Input records
**********
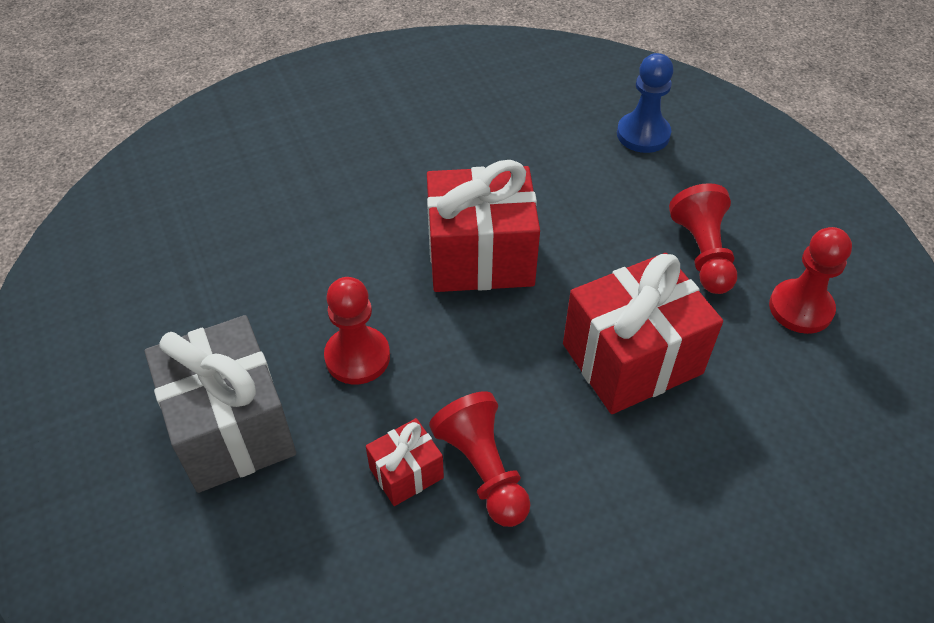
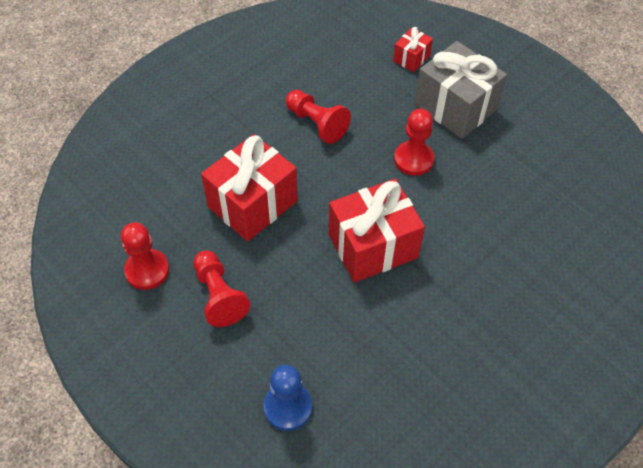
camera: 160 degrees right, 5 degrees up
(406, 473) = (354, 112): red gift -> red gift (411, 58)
**********
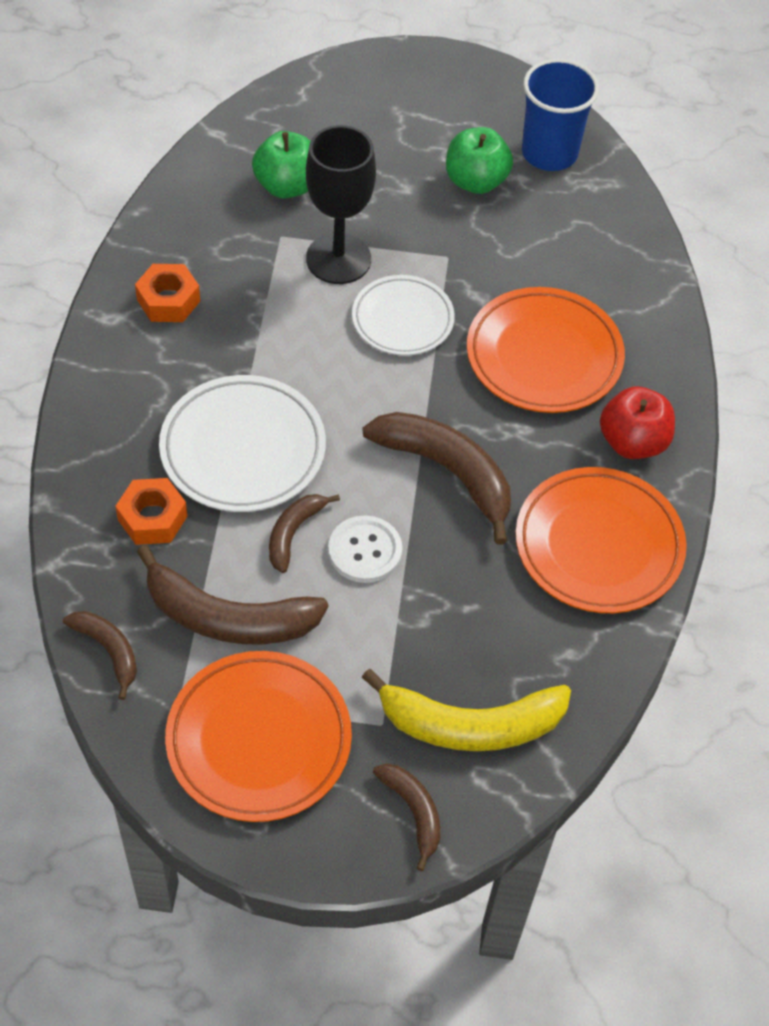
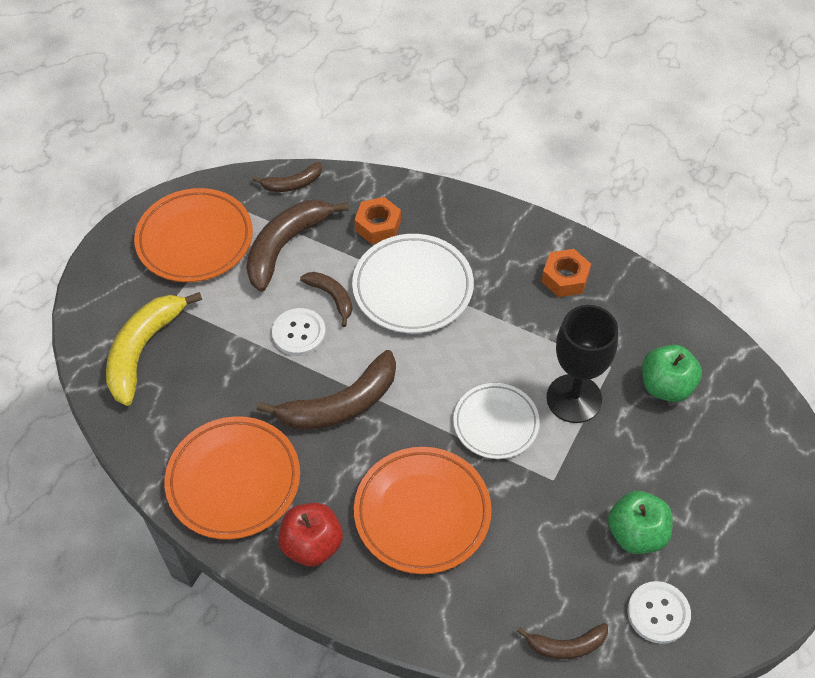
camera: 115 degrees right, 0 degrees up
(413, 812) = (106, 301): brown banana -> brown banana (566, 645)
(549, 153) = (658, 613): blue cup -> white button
**********
What you are asked to do
From the records above, extract exactly and only the lines that begin at the line with "camera: 160 degrees right, 5 degrees up" and stop after the line with "(406, 473) = (354, 112): red".

Final answer
camera: 160 degrees right, 5 degrees up
(406, 473) = (354, 112): red gift -> red gift (411, 58)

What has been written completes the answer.